(Itemized modification records)
╔══
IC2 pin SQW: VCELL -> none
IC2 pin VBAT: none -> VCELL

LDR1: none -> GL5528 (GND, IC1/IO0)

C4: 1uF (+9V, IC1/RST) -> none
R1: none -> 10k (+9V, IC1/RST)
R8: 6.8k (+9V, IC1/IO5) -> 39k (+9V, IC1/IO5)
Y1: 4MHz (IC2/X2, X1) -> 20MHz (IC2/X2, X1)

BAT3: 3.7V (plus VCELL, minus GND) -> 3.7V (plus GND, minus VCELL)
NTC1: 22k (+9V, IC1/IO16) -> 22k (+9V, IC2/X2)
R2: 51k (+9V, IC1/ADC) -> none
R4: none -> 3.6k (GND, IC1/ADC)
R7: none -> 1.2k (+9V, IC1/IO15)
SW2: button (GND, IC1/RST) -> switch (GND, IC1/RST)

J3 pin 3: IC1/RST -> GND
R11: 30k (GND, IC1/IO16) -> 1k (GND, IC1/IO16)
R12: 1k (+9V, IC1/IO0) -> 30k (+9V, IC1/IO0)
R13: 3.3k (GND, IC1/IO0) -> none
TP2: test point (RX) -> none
╚══
╔══
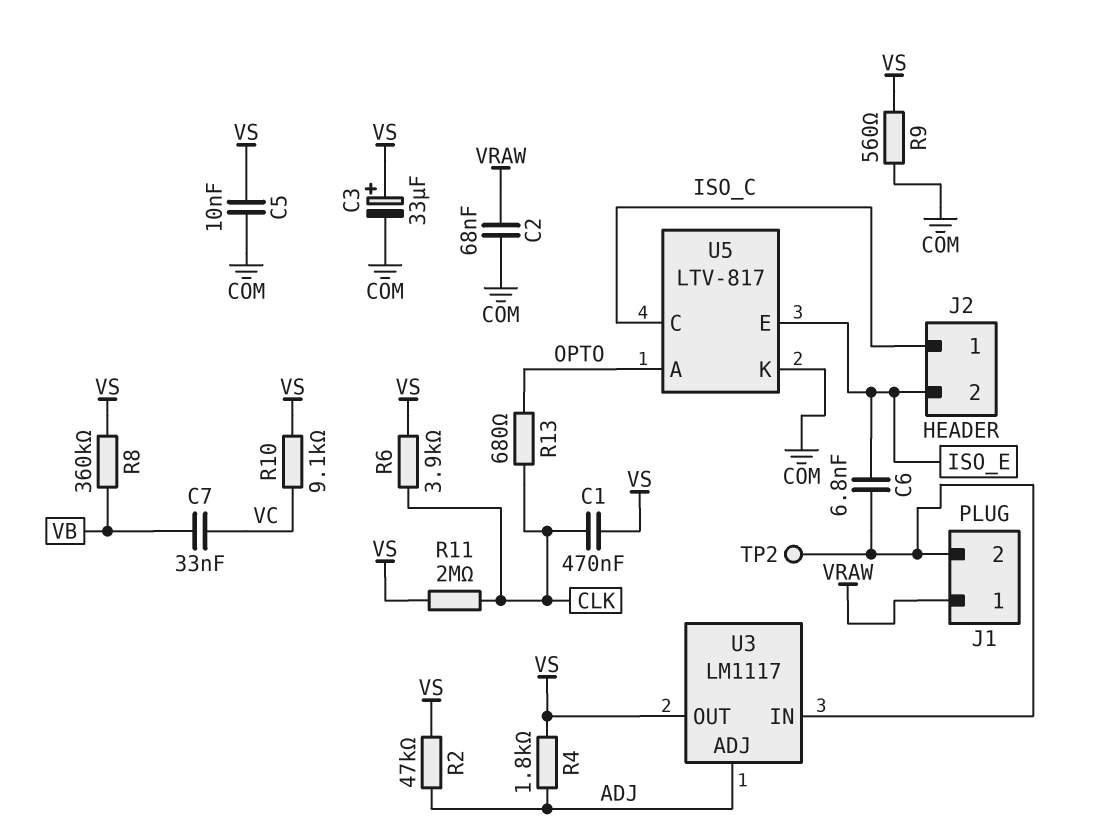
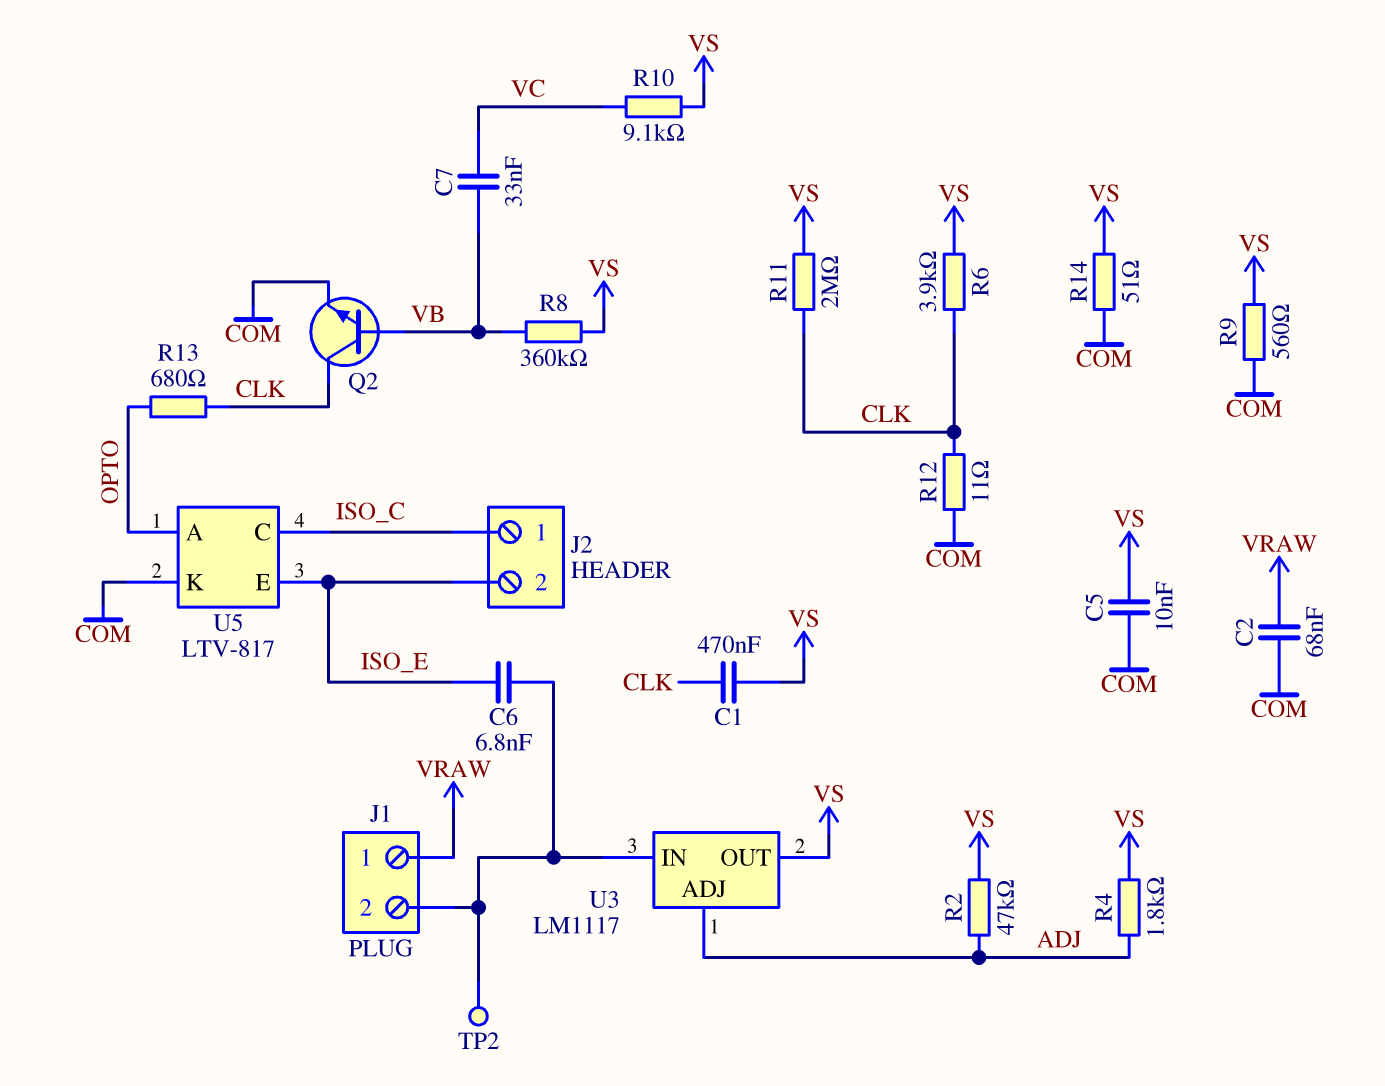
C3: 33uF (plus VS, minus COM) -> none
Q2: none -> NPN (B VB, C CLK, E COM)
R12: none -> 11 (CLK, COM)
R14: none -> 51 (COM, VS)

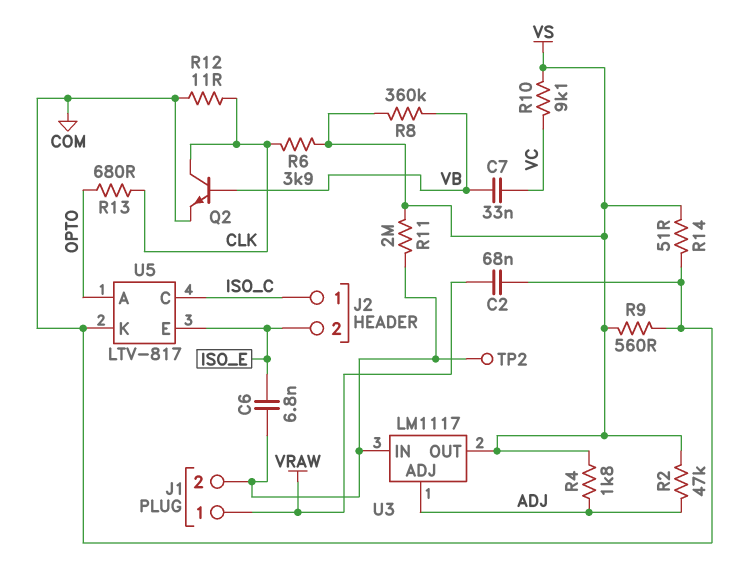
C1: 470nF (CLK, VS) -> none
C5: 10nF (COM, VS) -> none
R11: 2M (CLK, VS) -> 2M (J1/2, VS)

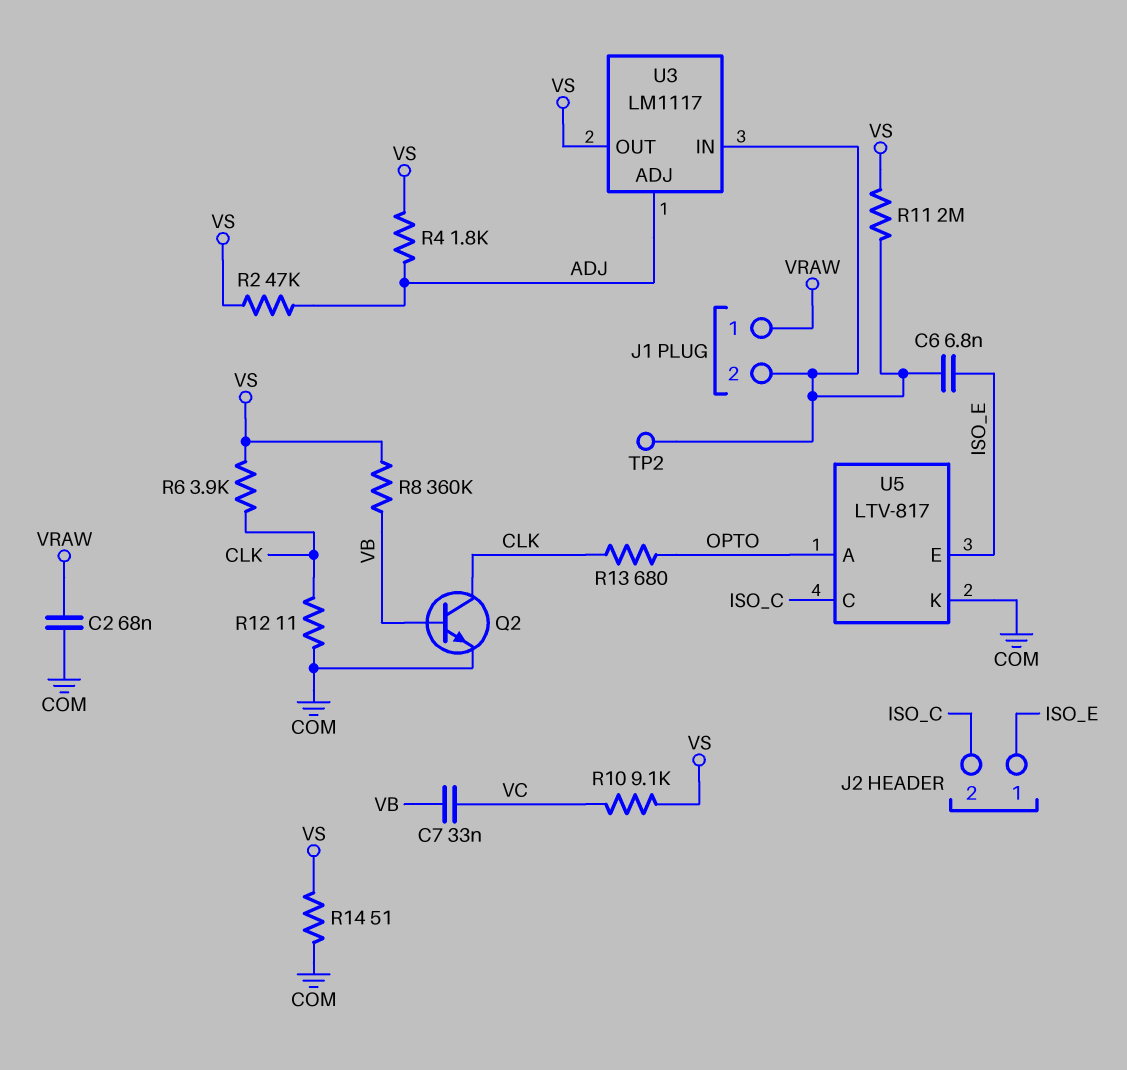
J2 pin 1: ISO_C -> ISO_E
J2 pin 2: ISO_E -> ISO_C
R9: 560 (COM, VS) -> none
╚══
#### What is expected:
Reproduce, exactly as they stand in the data above, the lines from the one that holds "IC2 pin VBAT: none -> VCELL" to the one that holds "Y1: 4MHz (IC2/X2, X1) -> 20MHz (IC2/X2, X1)", inclusive.

#### Answer:
IC2 pin VBAT: none -> VCELL

LDR1: none -> GL5528 (GND, IC1/IO0)

C4: 1uF (+9V, IC1/RST) -> none
R1: none -> 10k (+9V, IC1/RST)
R8: 6.8k (+9V, IC1/IO5) -> 39k (+9V, IC1/IO5)
Y1: 4MHz (IC2/X2, X1) -> 20MHz (IC2/X2, X1)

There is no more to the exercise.